Items listed in a dataset:
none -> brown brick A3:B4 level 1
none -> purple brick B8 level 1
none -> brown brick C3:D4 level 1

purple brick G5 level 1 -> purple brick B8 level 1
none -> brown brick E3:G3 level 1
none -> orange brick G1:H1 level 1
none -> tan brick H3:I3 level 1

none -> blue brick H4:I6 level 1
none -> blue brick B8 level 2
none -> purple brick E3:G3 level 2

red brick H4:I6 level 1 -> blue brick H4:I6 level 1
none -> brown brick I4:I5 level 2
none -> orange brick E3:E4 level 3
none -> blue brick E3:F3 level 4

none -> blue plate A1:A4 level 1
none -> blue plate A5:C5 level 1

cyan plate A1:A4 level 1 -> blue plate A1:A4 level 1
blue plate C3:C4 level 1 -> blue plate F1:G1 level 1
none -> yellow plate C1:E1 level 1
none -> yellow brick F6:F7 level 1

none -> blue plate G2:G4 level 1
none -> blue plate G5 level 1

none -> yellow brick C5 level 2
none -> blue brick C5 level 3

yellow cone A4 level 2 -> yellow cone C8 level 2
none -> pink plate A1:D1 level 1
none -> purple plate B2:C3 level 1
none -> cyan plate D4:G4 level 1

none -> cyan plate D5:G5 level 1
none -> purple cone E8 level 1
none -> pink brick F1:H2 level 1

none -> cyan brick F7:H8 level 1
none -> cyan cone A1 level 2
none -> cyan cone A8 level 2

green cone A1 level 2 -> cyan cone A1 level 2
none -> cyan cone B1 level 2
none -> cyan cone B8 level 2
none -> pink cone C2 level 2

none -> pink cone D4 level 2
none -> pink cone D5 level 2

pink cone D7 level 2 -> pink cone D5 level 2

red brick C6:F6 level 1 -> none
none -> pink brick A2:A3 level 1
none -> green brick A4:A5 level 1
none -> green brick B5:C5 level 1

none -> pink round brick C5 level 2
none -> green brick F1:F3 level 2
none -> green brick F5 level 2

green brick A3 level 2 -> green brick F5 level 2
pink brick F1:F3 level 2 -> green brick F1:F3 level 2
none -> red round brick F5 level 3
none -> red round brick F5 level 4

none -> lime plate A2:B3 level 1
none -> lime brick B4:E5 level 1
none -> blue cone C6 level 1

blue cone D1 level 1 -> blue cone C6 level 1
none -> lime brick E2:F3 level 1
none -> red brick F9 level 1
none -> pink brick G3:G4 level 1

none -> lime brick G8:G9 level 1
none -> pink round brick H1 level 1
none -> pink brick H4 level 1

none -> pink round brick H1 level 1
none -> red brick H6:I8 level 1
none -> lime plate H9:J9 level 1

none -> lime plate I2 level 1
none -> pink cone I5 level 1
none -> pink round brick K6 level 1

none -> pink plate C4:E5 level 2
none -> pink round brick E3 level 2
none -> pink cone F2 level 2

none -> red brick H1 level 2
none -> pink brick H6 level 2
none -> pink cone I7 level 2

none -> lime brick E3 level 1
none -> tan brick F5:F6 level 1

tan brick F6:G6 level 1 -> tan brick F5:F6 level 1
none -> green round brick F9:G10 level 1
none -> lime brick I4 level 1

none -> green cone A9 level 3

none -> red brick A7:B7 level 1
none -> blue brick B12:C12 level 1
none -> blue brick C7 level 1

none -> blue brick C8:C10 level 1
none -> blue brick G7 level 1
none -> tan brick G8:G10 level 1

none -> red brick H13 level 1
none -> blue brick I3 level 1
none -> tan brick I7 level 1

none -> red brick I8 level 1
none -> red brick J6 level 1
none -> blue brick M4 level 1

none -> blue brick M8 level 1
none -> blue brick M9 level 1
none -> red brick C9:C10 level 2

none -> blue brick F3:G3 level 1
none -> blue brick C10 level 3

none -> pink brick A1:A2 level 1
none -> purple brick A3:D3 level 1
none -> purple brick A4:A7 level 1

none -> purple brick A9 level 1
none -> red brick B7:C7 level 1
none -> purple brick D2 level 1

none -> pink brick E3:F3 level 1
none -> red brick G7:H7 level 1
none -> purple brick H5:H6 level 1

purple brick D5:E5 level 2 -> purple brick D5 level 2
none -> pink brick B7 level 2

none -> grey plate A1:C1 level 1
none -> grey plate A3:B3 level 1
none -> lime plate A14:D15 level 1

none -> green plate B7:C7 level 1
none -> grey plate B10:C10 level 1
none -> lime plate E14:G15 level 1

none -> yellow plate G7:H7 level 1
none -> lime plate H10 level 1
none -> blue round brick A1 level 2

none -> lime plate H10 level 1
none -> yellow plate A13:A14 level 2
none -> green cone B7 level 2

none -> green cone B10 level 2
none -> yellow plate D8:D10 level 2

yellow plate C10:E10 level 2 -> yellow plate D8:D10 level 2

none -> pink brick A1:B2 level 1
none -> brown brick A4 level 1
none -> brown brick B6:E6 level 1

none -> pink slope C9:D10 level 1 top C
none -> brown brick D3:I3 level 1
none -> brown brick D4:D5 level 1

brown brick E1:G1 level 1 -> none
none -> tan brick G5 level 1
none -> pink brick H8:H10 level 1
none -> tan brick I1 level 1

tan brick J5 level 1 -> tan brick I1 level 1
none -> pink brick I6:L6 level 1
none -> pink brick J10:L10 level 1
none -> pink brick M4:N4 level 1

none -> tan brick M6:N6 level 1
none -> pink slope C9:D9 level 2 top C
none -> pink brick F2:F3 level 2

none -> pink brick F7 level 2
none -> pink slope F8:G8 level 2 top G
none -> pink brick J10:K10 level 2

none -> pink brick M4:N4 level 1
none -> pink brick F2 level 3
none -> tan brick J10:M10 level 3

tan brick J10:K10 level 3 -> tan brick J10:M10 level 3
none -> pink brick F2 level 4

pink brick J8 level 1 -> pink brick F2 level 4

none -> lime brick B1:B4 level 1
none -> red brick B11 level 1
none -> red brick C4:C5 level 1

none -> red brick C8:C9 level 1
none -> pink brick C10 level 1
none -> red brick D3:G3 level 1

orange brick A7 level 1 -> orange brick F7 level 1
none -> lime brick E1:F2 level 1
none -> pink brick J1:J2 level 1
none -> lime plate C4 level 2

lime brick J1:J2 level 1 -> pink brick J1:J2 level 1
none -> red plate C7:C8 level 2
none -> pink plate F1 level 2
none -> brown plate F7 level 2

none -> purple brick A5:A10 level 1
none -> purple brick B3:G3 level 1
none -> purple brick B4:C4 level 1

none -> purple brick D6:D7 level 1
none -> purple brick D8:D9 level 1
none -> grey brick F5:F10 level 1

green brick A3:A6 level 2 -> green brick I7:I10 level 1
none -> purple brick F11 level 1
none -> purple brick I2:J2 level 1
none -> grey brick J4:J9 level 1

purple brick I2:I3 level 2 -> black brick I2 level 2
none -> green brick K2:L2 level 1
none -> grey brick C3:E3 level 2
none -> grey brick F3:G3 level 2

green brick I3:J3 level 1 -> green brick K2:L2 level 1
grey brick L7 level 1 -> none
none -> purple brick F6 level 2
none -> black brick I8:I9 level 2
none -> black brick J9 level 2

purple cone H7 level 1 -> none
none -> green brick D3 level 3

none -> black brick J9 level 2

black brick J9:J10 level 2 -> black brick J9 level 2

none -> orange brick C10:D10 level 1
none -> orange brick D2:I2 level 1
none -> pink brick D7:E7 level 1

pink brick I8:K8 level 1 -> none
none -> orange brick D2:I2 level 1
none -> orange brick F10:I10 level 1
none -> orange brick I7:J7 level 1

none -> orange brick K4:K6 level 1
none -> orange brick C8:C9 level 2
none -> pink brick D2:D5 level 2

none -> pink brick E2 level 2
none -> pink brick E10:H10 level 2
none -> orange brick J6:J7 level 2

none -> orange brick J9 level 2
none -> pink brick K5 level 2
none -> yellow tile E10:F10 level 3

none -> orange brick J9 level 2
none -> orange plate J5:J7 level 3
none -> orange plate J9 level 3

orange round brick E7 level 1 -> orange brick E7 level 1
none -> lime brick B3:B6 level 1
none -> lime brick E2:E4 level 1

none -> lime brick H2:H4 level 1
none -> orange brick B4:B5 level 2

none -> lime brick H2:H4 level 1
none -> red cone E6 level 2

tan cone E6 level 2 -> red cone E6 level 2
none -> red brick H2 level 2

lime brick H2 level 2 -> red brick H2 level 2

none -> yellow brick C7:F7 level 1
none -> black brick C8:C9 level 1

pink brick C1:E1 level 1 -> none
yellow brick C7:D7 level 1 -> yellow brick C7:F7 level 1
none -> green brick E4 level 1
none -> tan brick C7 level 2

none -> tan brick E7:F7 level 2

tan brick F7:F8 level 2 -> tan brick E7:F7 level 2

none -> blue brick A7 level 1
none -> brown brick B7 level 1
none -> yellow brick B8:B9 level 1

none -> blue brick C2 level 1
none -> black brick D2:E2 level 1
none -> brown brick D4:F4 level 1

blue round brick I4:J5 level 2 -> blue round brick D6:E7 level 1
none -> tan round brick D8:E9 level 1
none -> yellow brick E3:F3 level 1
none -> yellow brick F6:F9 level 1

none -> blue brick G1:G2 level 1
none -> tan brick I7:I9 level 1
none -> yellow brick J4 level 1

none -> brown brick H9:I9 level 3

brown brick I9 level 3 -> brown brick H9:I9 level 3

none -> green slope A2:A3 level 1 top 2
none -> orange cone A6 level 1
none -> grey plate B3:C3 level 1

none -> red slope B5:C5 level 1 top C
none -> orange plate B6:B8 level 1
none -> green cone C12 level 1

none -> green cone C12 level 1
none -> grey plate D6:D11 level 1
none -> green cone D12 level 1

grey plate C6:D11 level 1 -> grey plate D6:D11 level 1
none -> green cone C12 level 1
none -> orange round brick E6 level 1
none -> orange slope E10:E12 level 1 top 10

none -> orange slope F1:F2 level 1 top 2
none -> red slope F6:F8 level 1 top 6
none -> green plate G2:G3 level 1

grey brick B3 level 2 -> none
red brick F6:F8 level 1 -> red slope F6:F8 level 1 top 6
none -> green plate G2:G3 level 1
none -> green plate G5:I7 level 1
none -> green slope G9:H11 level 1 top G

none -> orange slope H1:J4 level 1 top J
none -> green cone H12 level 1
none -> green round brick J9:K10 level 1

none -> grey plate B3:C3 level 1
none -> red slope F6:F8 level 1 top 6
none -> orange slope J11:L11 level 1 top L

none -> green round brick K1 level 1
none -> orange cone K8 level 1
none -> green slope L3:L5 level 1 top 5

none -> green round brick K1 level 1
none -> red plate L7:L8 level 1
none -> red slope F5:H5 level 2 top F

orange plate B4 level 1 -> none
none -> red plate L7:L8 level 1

How to complete this task: Return the span of lines in the data above that opens at the line with "none -> green plate B7:C7 level 1" and closes at the line with "none -> lime brick B1:B4 level 1", exactly, ends included, nothing else.

Result of this exercise:
none -> green plate B7:C7 level 1
none -> grey plate B10:C10 level 1
none -> lime plate E14:G15 level 1

none -> yellow plate G7:H7 level 1
none -> lime plate H10 level 1
none -> blue round brick A1 level 2

none -> lime plate H10 level 1
none -> yellow plate A13:A14 level 2
none -> green cone B7 level 2

none -> green cone B10 level 2
none -> yellow plate D8:D10 level 2

yellow plate C10:E10 level 2 -> yellow plate D8:D10 level 2

none -> pink brick A1:B2 level 1
none -> brown brick A4 level 1
none -> brown brick B6:E6 level 1

none -> pink slope C9:D10 level 1 top C
none -> brown brick D3:I3 level 1
none -> brown brick D4:D5 level 1

brown brick E1:G1 level 1 -> none
none -> tan brick G5 level 1
none -> pink brick H8:H10 level 1
none -> tan brick I1 level 1

tan brick J5 level 1 -> tan brick I1 level 1
none -> pink brick I6:L6 level 1
none -> pink brick J10:L10 level 1
none -> pink brick M4:N4 level 1

none -> tan brick M6:N6 level 1
none -> pink slope C9:D9 level 2 top C
none -> pink brick F2:F3 level 2

none -> pink brick F7 level 2
none -> pink slope F8:G8 level 2 top G
none -> pink brick J10:K10 level 2

none -> pink brick M4:N4 level 1
none -> pink brick F2 level 3
none -> tan brick J10:M10 level 3

tan brick J10:K10 level 3 -> tan brick J10:M10 level 3
none -> pink brick F2 level 4

pink brick J8 level 1 -> pink brick F2 level 4

none -> lime brick B1:B4 level 1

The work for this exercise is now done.